EXERCISE GOAL: In the records that follow, find each line containing "left" and copy it.

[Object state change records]
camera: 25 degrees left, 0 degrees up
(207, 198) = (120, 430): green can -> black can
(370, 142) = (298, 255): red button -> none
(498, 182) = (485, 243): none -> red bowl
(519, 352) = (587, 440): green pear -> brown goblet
...
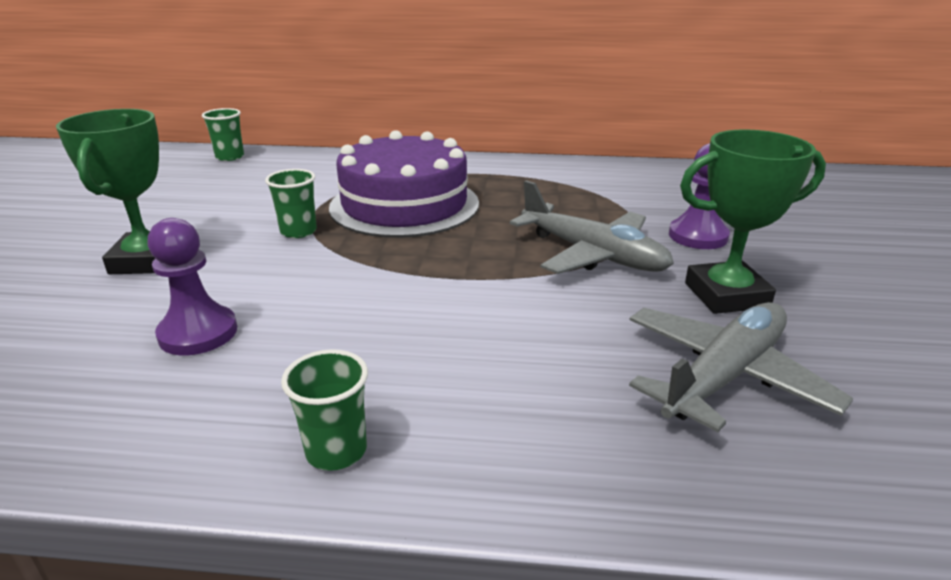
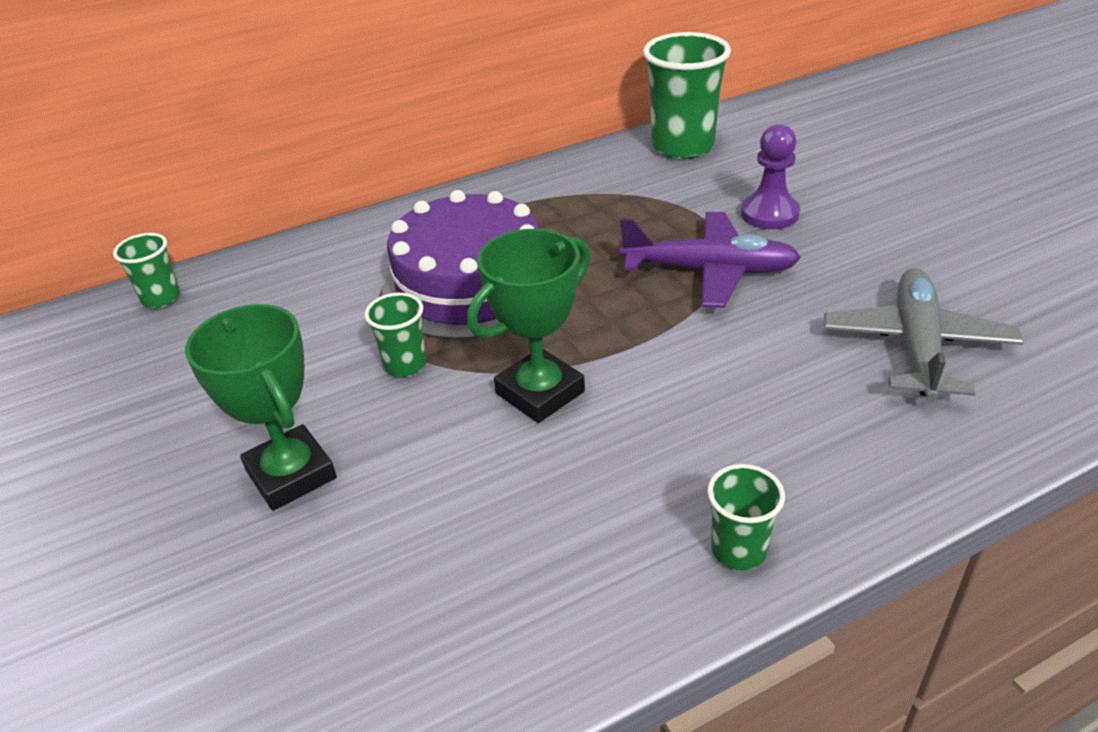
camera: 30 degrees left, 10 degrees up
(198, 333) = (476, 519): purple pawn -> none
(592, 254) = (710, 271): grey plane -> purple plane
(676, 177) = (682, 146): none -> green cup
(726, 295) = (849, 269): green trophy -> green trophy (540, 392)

THE COMPLETED TASK:
camera: 25 degrees left, 0 degrees up
camera: 30 degrees left, 10 degrees up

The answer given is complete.